:: TASK INPUT

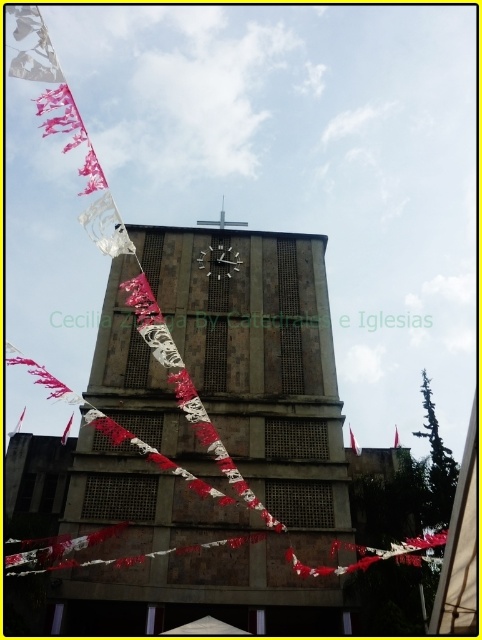
Between brown textured stone clock tower at center and red fabric flag at upper center, which one has less height?

With less height is red fabric flag at upper center.

Which is above, brown textured stone clock tower at center or red fabric flag at upper center?

brown textured stone clock tower at center is above.

Is point (254, 259) closer to viewer compared to point (395, 433)?

Yes, it is in front of point (395, 433).

Locate an element on the screen. The width and height of the screenshot is (482, 640). brown textured stone clock tower at center is located at coordinates (262, 365).

Does metallic clock at center have a smaller size compared to white fabric flag at upper center?

Yes, metallic clock at center is smaller than white fabric flag at upper center.

Can you confirm if metallic clock at center is wider than white fabric flag at upper center?

Incorrect, metallic clock at center's width does not surpass white fabric flag at upper center's.

Which is in front, point (212, 252) or point (360, 451)?

Point (360, 451) is more forward.

Where is `metallic clock at center`? The width and height of the screenshot is (482, 640). metallic clock at center is located at coordinates (218, 259).

Consider the image. Who is positioned more to the left, white fabric flag at upper center or white paper flag at lower left?

white paper flag at lower left is more to the left.

At what (x,y) coordinates should I click in order to perform the action: click on white fabric flag at upper center. Please return your answer as a coordinate pair (x, y). The height and width of the screenshot is (640, 482). Looking at the image, I should click on (353, 442).

Locate an element on the screen. white fabric flag at upper center is located at coordinates (353, 442).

::::

EXERCISE REQUIREMENTS: Rewrite the rows above as a JSON list of strings, one per line, beginning at the line that has "Can you confirm" and stopping after the line that has "white paper flag at lower left is". Leave out blank lines.

OUTPUT BELOW:
[
  "Can you confirm if metallic clock at center is wider than white fabric flag at upper center?",
  "Incorrect, metallic clock at center's width does not surpass white fabric flag at upper center's.",
  "Which is in front, point (212, 252) or point (360, 451)?",
  "Point (360, 451) is more forward.",
  "Where is `metallic clock at center`? The width and height of the screenshot is (482, 640). metallic clock at center is located at coordinates (218, 259).",
  "Consider the image. Who is positioned more to the left, white fabric flag at upper center or white paper flag at lower left?",
  "white paper flag at lower left is more to the left."
]